* [The request]:
Put the lines below into a JSON list of strings, one string per line, skipping blank lines and leaving out the pictures.

[START OF Supplied data]

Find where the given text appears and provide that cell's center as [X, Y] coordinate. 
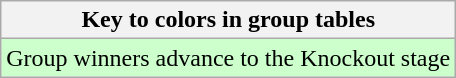
Group winners advance to the Knockout stage [228, 58]
Key to colors in group tables [228, 20]
Scan for the cell matching the given text and deliver its (X, Y) coordinate at center. 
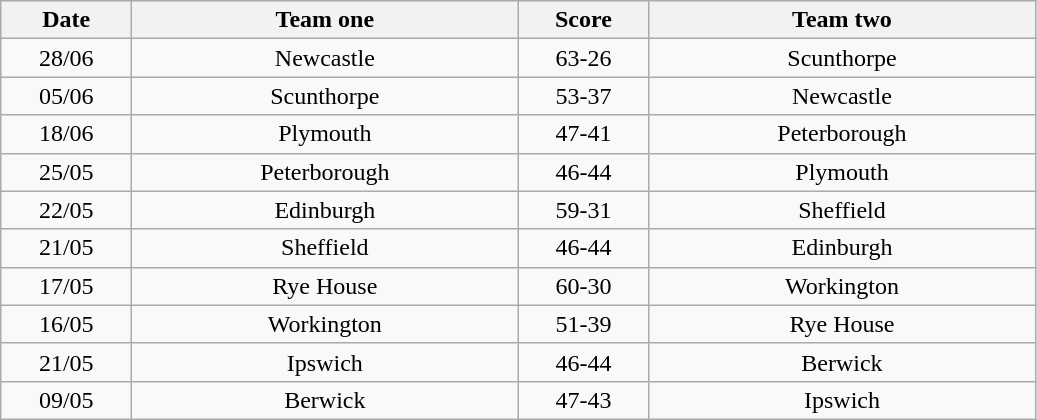
Team two (842, 20)
60-30 (584, 286)
Score (584, 20)
16/05 (66, 324)
59-31 (584, 210)
22/05 (66, 210)
25/05 (66, 172)
47-41 (584, 134)
17/05 (66, 286)
Date (66, 20)
53-37 (584, 96)
18/06 (66, 134)
51-39 (584, 324)
09/05 (66, 400)
05/06 (66, 96)
28/06 (66, 58)
47-43 (584, 400)
63-26 (584, 58)
Team one (325, 20)
Provide the [x, y] coordinate of the cell's center where the given text is located.  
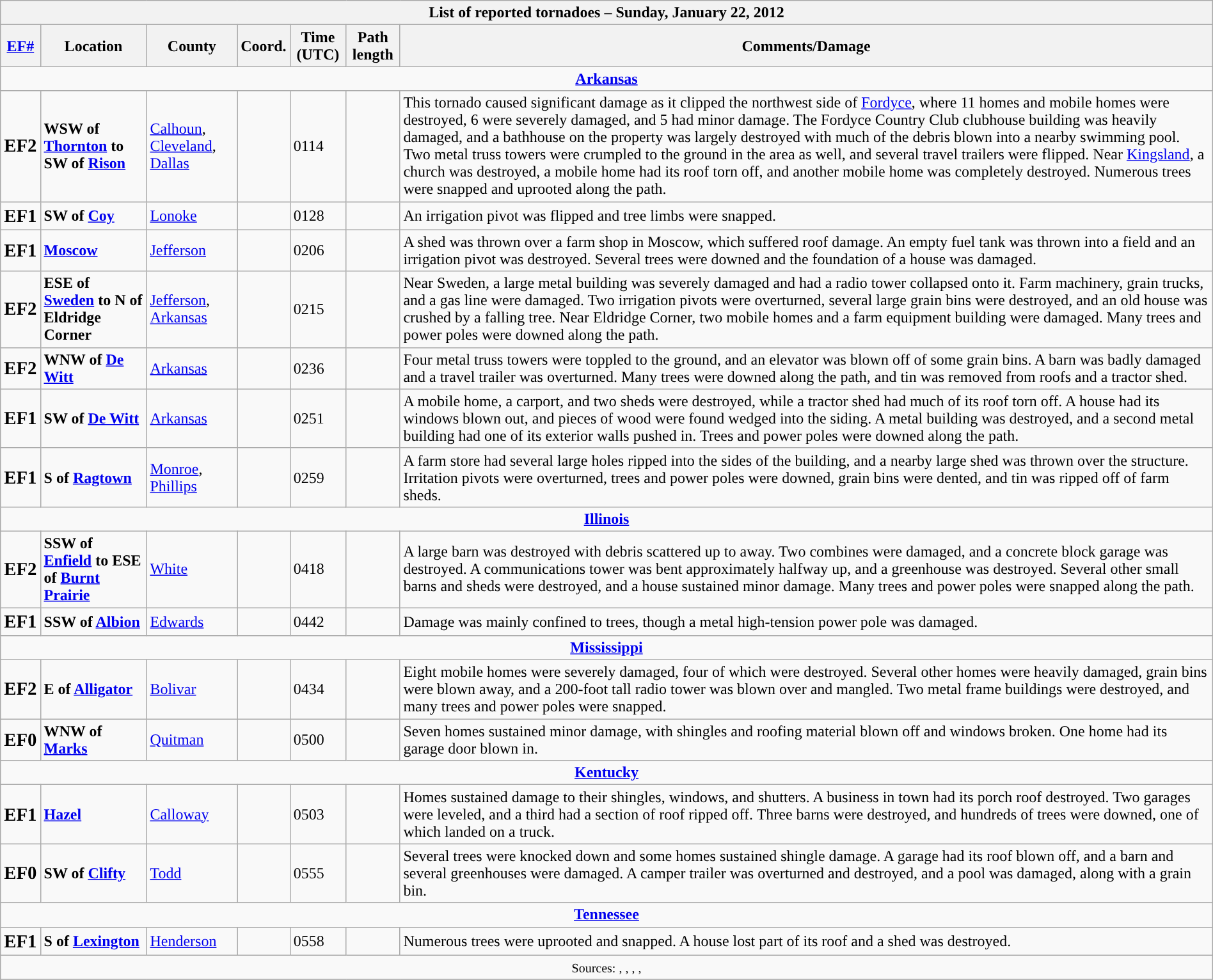
0236 [318, 369]
S of Lexington [93, 941]
0503 [318, 814]
Damage was mainly confined to trees, though a metal high-tension power pole was damaged. [806, 622]
S of Ragtown [93, 477]
County [192, 46]
Edwards [192, 622]
0114 [318, 146]
0442 [318, 622]
0558 [318, 941]
Lonoke [192, 216]
Path length [373, 46]
Numerous trees were uprooted and snapped. A house lost part of its roof and a shed was destroyed. [806, 941]
Time (UTC) [318, 46]
Seven homes sustained minor damage, with shingles and roofing material blown off and windows broken. One home had its garage door blown in. [806, 740]
Calhoun, Cleveland, Dallas [192, 146]
Tennessee [606, 915]
0259 [318, 477]
Sources: , , , , [606, 967]
Quitman [192, 740]
WSW of Thornton to SW of Rison [93, 146]
White [192, 569]
Moscow [93, 251]
0128 [318, 216]
Mississippi [606, 648]
E of Alligator [93, 690]
SSW of Albion [93, 622]
An irrigation pivot was flipped and tree limbs were snapped. [806, 216]
0434 [318, 690]
SSW of Enfield to ESE of Burnt Prairie [93, 569]
Coord. [264, 46]
0555 [318, 873]
Location [93, 46]
WNW of De Witt [93, 369]
Jefferson, Arkansas [192, 310]
Comments/Damage [806, 46]
Monroe, Phillips [192, 477]
Hazel [93, 814]
EF# [20, 46]
0206 [318, 251]
0215 [318, 310]
SW of De Witt [93, 418]
Henderson [192, 941]
0418 [318, 569]
Todd [192, 873]
Jefferson [192, 251]
ESE of Sweden to N of Eldridge Corner [93, 310]
Kentucky [606, 773]
0500 [318, 740]
0251 [318, 418]
Illinois [606, 519]
List of reported tornadoes – Sunday, January 22, 2012 [606, 13]
Bolivar [192, 690]
SW of Clifty [93, 873]
Calloway [192, 814]
WNW of Marks [93, 740]
SW of Coy [93, 216]
Extract the [X, Y] coordinate from the center of the cell holding the provided text.  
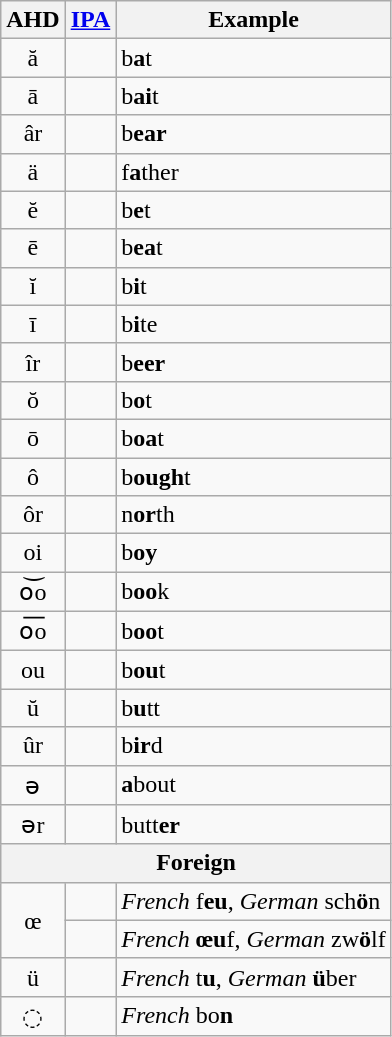
ŏ [33, 400]
ā [33, 96]
ē [33, 248]
book [254, 592]
French tu, German über [254, 977]
ī [33, 324]
bird [254, 746]
◌ [33, 1016]
AHD [33, 20]
ər [33, 825]
ôr [33, 515]
ou [33, 670]
ŭ [33, 708]
bot [254, 400]
beat [254, 248]
Foreign [196, 863]
bear [254, 134]
bait [254, 96]
butt [254, 708]
ō [33, 438]
o͞o [33, 631]
butter [254, 825]
o͝o [33, 592]
French bon [254, 1016]
boat [254, 438]
ĕ [33, 210]
ô [33, 477]
bit [254, 286]
ă [33, 58]
boot [254, 631]
north [254, 515]
French œuf, German zwölf [254, 939]
beer [254, 362]
ü [33, 977]
îr [33, 362]
about [254, 785]
Example [254, 20]
French feu, German schön [254, 901]
oi [33, 553]
ä [33, 172]
bat [254, 58]
bout [254, 670]
boy [254, 553]
ə [33, 785]
father [254, 172]
IPA [90, 20]
bought [254, 477]
bite [254, 324]
œ [33, 920]
ĭ [33, 286]
ûr [33, 746]
bet [254, 210]
âr [33, 134]
Capture the cell that displays the provided text and extract its (X, Y) central coordinate. 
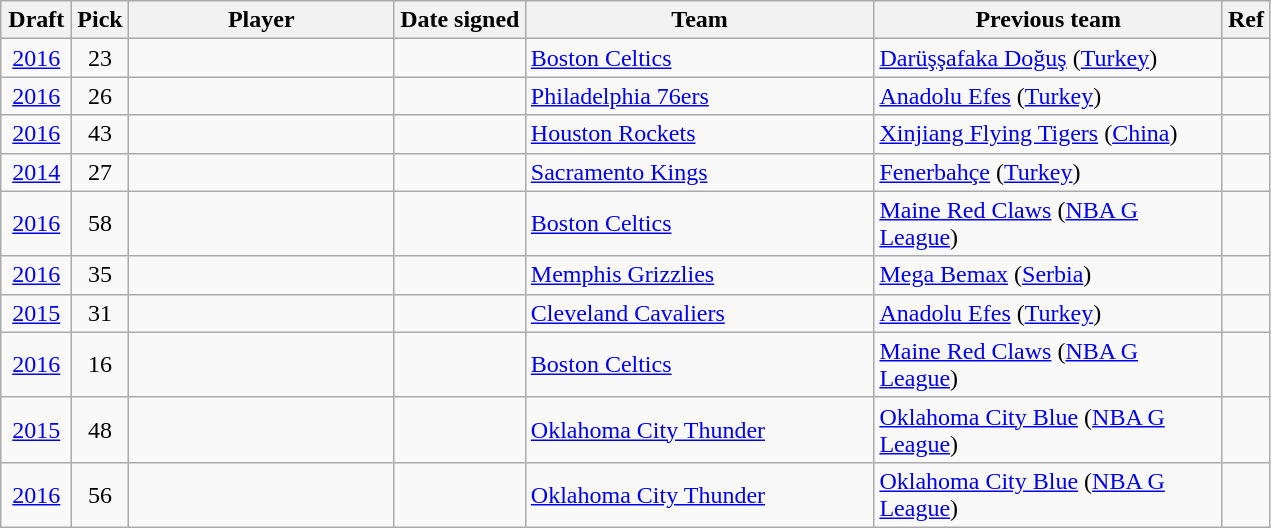
Darüşşafaka Doğuş (Turkey) (1048, 58)
Previous team (1048, 20)
Fenerbahçe (Turkey) (1048, 172)
Date signed (460, 20)
31 (100, 313)
58 (100, 224)
23 (100, 58)
Memphis Grizzlies (700, 275)
Philadelphia 76ers (700, 96)
16 (100, 364)
27 (100, 172)
Houston Rockets (700, 134)
2014 (36, 172)
Xinjiang Flying Tigers (China) (1048, 134)
Sacramento Kings (700, 172)
26 (100, 96)
Cleveland Cavaliers (700, 313)
Player (261, 20)
43 (100, 134)
Team (700, 20)
Draft (36, 20)
56 (100, 494)
Pick (100, 20)
Mega Bemax (Serbia) (1048, 275)
35 (100, 275)
48 (100, 430)
Ref (1246, 20)
Locate the cell with the specified text and output its [X, Y] center coordinate. 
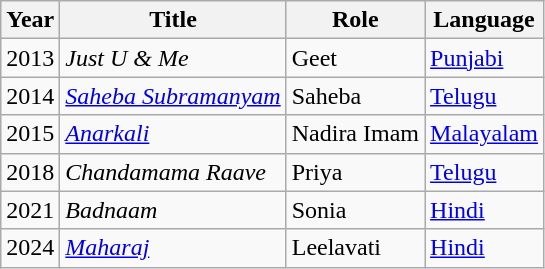
Chandamama Raave [173, 172]
Just U & Me [173, 58]
Saheba [355, 96]
2015 [30, 134]
2024 [30, 248]
Priya [355, 172]
2013 [30, 58]
Badnaam [173, 210]
2021 [30, 210]
Punjabi [484, 58]
Leelavati [355, 248]
2014 [30, 96]
Sonia [355, 210]
Nadira Imam [355, 134]
Role [355, 20]
Year [30, 20]
Language [484, 20]
Geet [355, 58]
Title [173, 20]
Malayalam [484, 134]
Maharaj [173, 248]
2018 [30, 172]
Anarkali [173, 134]
Saheba Subramanyam [173, 96]
Pinpoint the cell where the given text exists, returning its (x, y) midpoint coordinate. 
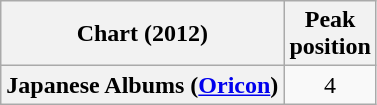
Peak position (330, 34)
4 (330, 85)
Chart (2012) (142, 34)
Japanese Albums (Oricon) (142, 85)
For the text-containing cell, return its midpoint in [X, Y] coordinate format. 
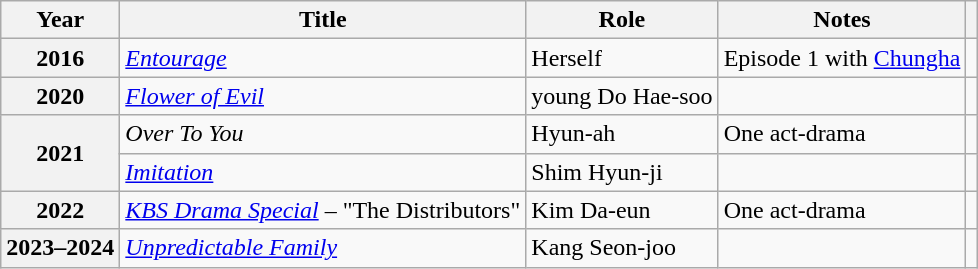
2016 [60, 58]
KBS Drama Special – "The Distributors" [323, 210]
Kang Seon-joo [622, 248]
young Do Hae-soo [622, 96]
Shim Hyun-ji [622, 172]
2020 [60, 96]
Hyun-ah [622, 134]
Role [622, 20]
Unpredictable Family [323, 248]
Kim Da-eun [622, 210]
Year [60, 20]
Episode 1 with Chungha [842, 58]
Notes [842, 20]
Over To You [323, 134]
2021 [60, 153]
Title [323, 20]
Imitation [323, 172]
Flower of Evil [323, 96]
Herself [622, 58]
2022 [60, 210]
2023–2024 [60, 248]
Entourage [323, 58]
Provide the (x, y) coordinate of the cell's center where the given text is located.  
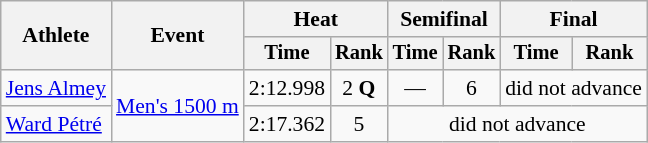
2:12.998 (287, 88)
Ward Pétré (56, 124)
Semifinal (444, 19)
— (416, 88)
6 (472, 88)
Athlete (56, 36)
Jens Almey (56, 88)
5 (359, 124)
Heat (316, 19)
2 Q (359, 88)
Men's 1500 m (178, 106)
Event (178, 36)
2:17.362 (287, 124)
Final (574, 19)
Provide the [X, Y] coordinate of the cell's center where the given text is located.  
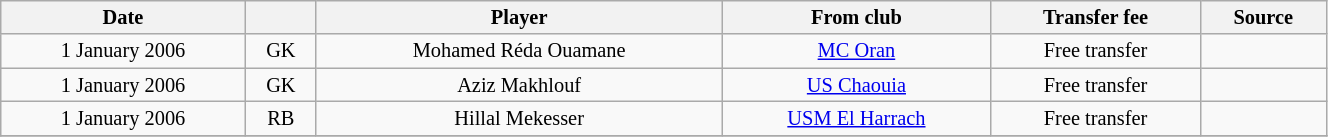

[END OF Supplied data]

* [Correct answer]:
[
  "Find where the given text appears and provide that cell's center as [X, Y] coordinate. ",
  "Group winners advance to the Knockout stage [228, 58]",
  "Key to colors in group tables [228, 20]",
  "Scan for the cell matching the given text and deliver its (X, Y) coordinate at center. ",
  "Team two (842, 20)",
  "60-30 (584, 286)",
  "Score (584, 20)",
  "16/05 (66, 324)",
  "59-31 (584, 210)",
  "22/05 (66, 210)",
  "25/05 (66, 172)",
  "47-41 (584, 134)",
  "17/05 (66, 286)",
  "Date (66, 20)",
  "53-37 (584, 96)",
  "18/06 (66, 134)",
  "51-39 (584, 324)",
  "09/05 (66, 400)",
  "05/06 (66, 96)",
  "28/06 (66, 58)",
  "47-43 (584, 400)",
  "63-26 (584, 58)",
  "Team one (325, 20)",
  "Provide the [x, y] coordinate of the cell's center where the given text is located.  ",
  "0236 [318, 369]",
  "S of Lexington [93, 941]",
  "0503 [318, 814]",
  "Damage was mainly confined to trees, though a metal high-tension power pole was damaged. [806, 622]",
  "S of Ragtown [93, 477]",
  "County [192, 46]",
  "Edwards [192, 622]",
  "0114 [318, 146]",
  "0442 [318, 622]",
  "0558 [318, 941]",
  "Lonoke [192, 216]",
  "Path length [373, 46]",
  "Numerous trees were uprooted and snapped. A house lost part of its roof and a shed was destroyed. [806, 941]",
  "Time (UTC) [318, 46]",
  "Seven homes sustained minor damage, with shingles and roofing material blown off and windows broken. One home had its garage door blown in. [806, 740]",
  "Calhoun, Cleveland, Dallas [192, 146]",
  "Tennessee [606, 915]",
  "0259 [318, 477]",
  "Sources: , , , , [606, 967]",
  "Quitman [192, 740]",
  "WSW of Thornton to SW of Rison [93, 146]",
  "White [192, 569]",
  "Moscow [93, 251]",
  "0128 [318, 216]",
  "Mississippi [606, 648]",
  "E of Alligator [93, 690]",
  "SSW of Albion [93, 622]",
  "An irrigation pivot was flipped and tree limbs were snapped. [806, 216]",
  "0434 [318, 690]",
  "SSW of Enfield to ESE of Burnt Prairie [93, 569]",
  "Coord. [264, 46]",
  "0555 [318, 873]",
  "Location [93, 46]",
  "WNW of De Witt [93, 369]",
  "Jefferson, Arkansas [192, 310]",
  "Comments/Damage [806, 46]",
  "Monroe, Phillips [192, 477]",
  "Hazel [93, 814]",
  "EF# [20, 46]",
  "0206 [318, 251]",
  "0215 [318, 310]",
  "SW of De Witt [93, 418]",
  "Henderson [192, 941]",
  "0418 [318, 569]",
  "Todd [192, 873]",
  "Jefferson [192, 251]",
  "ESE of Sweden to N of Eldridge Corner [93, 310]",
  "Kentucky [606, 773]",
  "0500 [318, 740]",
  "0251 [318, 418]",
  "Illinois [606, 519]",
  "List of reported tornadoes – Sunday, January 22, 2012 [606, 13]",
  "Bolivar [192, 690]",
  "SW of Clifty [93, 873]",
  "Calloway [192, 814]",
  "WNW of Marks [93, 740]",
  "SW of Coy [93, 216]",
  "Extract the [X, Y] coordinate from the center of the cell holding the provided text.  ",
  "ŏ [33, 400]",
  "ā [33, 96]",
  "ē [33, 248]",
  "book [254, 592]",
  "French tu, German über [254, 977]",
  "ī [33, 324]",
  "bird [254, 746]",
  "◌ [33, 1016]",
  "AHD [33, 20]",
  "ər [33, 825]",
  "ôr [33, 515]",
  "ou [33, 670]",
  "ŭ [33, 708]",
  "bot [254, 400]",
  "beat [254, 248]",
  "Foreign [196, 863]",
  "bear [254, 134]",
  "bait [254, 96]",
  "butt [254, 708]",
  "ō [33, 438]",
  "o͞o [33, 631]",
  "butter [254, 825]",
  "o͝o [33, 592]",
  "French bon [254, 1016]",
  "boat [254, 438]",
  "ĕ [33, 210]",
  "ô [33, 477]",
  "bit [254, 286]",
  "ă [33, 58]",
  "boot [254, 631]",
  "north [254, 515]",
  "French œuf, German zwölf [254, 939]",
  "beer [254, 362]",
  "ü [33, 977]",
  "îr [33, 362]",
  "about [254, 785]",
  "Example [254, 20]",
  "French feu, German schön [254, 901]",
  "oi [33, 553]",
  "ä [33, 172]",
  "bat [254, 58]",
  "bout [254, 670]",
  "boy [254, 553]",
  "ə [33, 785]",
  "father [254, 172]",
  "IPA [90, 20]",
  "bought [254, 477]",
  "bite [254, 324]",
  "œ [33, 920]",
  "ĭ [33, 286]",
  "ûr [33, 746]",
  "bet [254, 210]",
  "âr [33, 134]",
  "Capture the cell that displays the provided text and extract its (X, Y) central coordinate. ",
  "Darüşşafaka Doğuş (Turkey) (1048, 58)",
  "Previous team (1048, 20)",
  "Fenerbahçe (Turkey) (1048, 172)",
  "Date signed (460, 20)",
  "31 (100, 313)",
  "58 (100, 224)",
  "23 (100, 58)",
  "Memphis Grizzlies (700, 275)",
  "Philadelphia 76ers (700, 96)",
  "16 (100, 364)",
  "27 (100, 172)",
  "Houston Rockets (700, 134)",
  "2014 (36, 172)",
  "Xinjiang Flying Tigers (China) (1048, 134)",
  "Sacramento Kings (700, 172)",
  "26 (100, 96)",
  "Cleveland Cavaliers (700, 313)",
  "Player (261, 20)",
  "43 (100, 134)",
  "Team (700, 20)",
  "Draft (36, 20)",
  "56 (100, 494)",
  "Pick (100, 20)",
  "Mega Bemax (Serbia) (1048, 275)",
  "35 (100, 275)",
  "48 (100, 430)",
  "Ref (1246, 20)",
  "Locate the cell with the specified text and output its [X, Y] center coordinate. ",
  "Chandamama Raave [173, 172]",
  "Just U & Me [173, 58]",
  "Saheba [355, 96]",
  "2015 [30, 134]",
  "2024 [30, 248]",
  "Priya [355, 172]",
  "2013 [30, 58]",
  "Badnaam [173, 210]",
  "2021 [30, 210]",
  "Punjabi [484, 58]",
  "Leelavati [355, 248]",
  "2014 [30, 96]",
  "Sonia [355, 210]",
  "Nadira Imam [355, 134]",
  "Role [355, 20]",
  "Year [30, 20]",
  "Language [484, 20]",
  "Geet [355, 58]",
  "Title [173, 20]",
  "Malayalam [484, 134]",
  "Maharaj [173, 248]",
  "2018 [30, 172]",
  "Anarkali [173, 134]",
  "Saheba Subramanyam [173, 96]",
  "Pinpoint the cell where the given text exists, returning its (x, y) midpoint coordinate. ",
  "Peak position (330, 34)",
  "4 (330, 85)",
  "Chart (2012) (142, 34)",
  "Japanese Albums (Oricon) (142, 85)",
  "For the text-containing cell, return its midpoint in [X, Y] coordinate format. ",
  "2016 [60, 58]",
  "KBS Drama Special – \"The Distributors\" [323, 210]",
  "Kang Seon-joo [622, 248]",
  "young Do Hae-soo [622, 96]",
  "Shim Hyun-ji [622, 172]",
  "2020 [60, 96]",
  "Hyun-ah [622, 134]",
  "Role [622, 20]",
  "Unpredictable Family [323, 248]",
  "Kim Da-eun [622, 210]",
  "Year [60, 20]",
  "Episode 1 with Chungha [842, 58]",
  "Notes [842, 20]",
  "Over To You [323, 134]",
  "2021 [60, 153]",
  "Title [323, 20]",
  "Imitation [323, 172]",
  "Flower of Evil [323, 96]",
  "Herself [622, 58]",
  "2022 [60, 210]",
  "2023–2024 [60, 248]",
  "Entourage [323, 58]",
  "Provide the (x, y) coordinate of the cell's center where the given text is located.  ",
  "2:12.998 (287, 88)",
  "Ward Pétré (56, 124)",
  "Semifinal (444, 19)",
  "— (416, 88)",
  "6 (472, 88)",
  "Athlete (56, 36)",
  "Jens Almey (56, 88)",
  "5 (359, 124)",
  "Heat (316, 19)",
  "2 Q (359, 88)",
  "Men's 1500 m (178, 106)",
  "Event (178, 36)",
  "2:17.362 (287, 124)",
  "Final (574, 19)",
  "Provide the [X, Y] coordinate of the cell's center where the given text is located.  "
]